[[ Data for the task, beginning ]]

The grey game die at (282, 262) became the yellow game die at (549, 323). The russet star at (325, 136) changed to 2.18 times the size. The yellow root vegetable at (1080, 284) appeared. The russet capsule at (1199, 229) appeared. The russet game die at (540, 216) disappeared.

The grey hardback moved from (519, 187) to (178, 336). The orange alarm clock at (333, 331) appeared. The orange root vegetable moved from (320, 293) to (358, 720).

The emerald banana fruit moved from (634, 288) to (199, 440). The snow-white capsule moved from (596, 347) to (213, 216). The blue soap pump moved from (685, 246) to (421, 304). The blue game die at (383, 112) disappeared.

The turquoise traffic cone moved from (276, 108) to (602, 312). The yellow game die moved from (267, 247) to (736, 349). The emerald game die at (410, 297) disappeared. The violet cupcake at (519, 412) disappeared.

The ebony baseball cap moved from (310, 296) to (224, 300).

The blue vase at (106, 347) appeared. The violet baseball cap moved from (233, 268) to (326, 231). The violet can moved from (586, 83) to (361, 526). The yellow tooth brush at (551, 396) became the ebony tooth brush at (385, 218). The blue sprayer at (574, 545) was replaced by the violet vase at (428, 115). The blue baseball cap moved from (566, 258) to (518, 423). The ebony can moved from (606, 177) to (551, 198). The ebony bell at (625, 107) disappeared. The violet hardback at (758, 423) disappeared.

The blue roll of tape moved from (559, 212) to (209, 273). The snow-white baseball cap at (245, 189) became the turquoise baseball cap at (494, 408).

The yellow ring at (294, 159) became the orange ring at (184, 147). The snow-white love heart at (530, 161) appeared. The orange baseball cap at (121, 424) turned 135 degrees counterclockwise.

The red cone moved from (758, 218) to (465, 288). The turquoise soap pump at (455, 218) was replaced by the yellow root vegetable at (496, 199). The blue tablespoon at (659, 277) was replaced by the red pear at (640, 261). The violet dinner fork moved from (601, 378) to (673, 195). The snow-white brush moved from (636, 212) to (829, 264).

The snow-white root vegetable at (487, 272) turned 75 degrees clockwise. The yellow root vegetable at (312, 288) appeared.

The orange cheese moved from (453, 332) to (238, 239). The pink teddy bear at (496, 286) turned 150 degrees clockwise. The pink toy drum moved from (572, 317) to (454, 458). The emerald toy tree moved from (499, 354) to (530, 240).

[[ Data for the task, end ]]

Work to complete:
Retype every record above exactly.

Answer section:
The grey game die at (282, 262) became the yellow game die at (549, 323). The russet star at (325, 136) changed to 2.18 times the size. The yellow root vegetable at (1080, 284) appeared. The russet capsule at (1199, 229) appeared. The russet game die at (540, 216) disappeared.

The grey hardback moved from (519, 187) to (178, 336). The orange alarm clock at (333, 331) appeared. The orange root vegetable moved from (320, 293) to (358, 720).

The emerald banana fruit moved from (634, 288) to (199, 440). The snow-white capsule moved from (596, 347) to (213, 216). The blue soap pump moved from (685, 246) to (421, 304). The blue game die at (383, 112) disappeared.

The turquoise traffic cone moved from (276, 108) to (602, 312). The yellow game die moved from (267, 247) to (736, 349). The emerald game die at (410, 297) disappeared. The violet cupcake at (519, 412) disappeared.

The ebony baseball cap moved from (310, 296) to (224, 300).

The blue vase at (106, 347) appeared. The violet baseball cap moved from (233, 268) to (326, 231). The violet can moved from (586, 83) to (361, 526). The yellow tooth brush at (551, 396) became the ebony tooth brush at (385, 218). The blue sprayer at (574, 545) was replaced by the violet vase at (428, 115). The blue baseball cap moved from (566, 258) to (518, 423). The ebony can moved from (606, 177) to (551, 198). The ebony bell at (625, 107) disappeared. The violet hardback at (758, 423) disappeared.

The blue roll of tape moved from (559, 212) to (209, 273). The snow-white baseball cap at (245, 189) became the turquoise baseball cap at (494, 408).

The yellow ring at (294, 159) became the orange ring at (184, 147). The snow-white love heart at (530, 161) appeared. The orange baseball cap at (121, 424) turned 135 degrees counterclockwise.

The red cone moved from (758, 218) to (465, 288). The turquoise soap pump at (455, 218) was replaced by the yellow root vegetable at (496, 199). The blue tablespoon at (659, 277) was replaced by the red pear at (640, 261). The violet dinner fork moved from (601, 378) to (673, 195). The snow-white brush moved from (636, 212) to (829, 264).

The snow-white root vegetable at (487, 272) turned 75 degrees clockwise. The yellow root vegetable at (312, 288) appeared.

The orange cheese moved from (453, 332) to (238, 239). The pink teddy bear at (496, 286) turned 150 degrees clockwise. The pink toy drum moved from (572, 317) to (454, 458). The emerald toy tree moved from (499, 354) to (530, 240).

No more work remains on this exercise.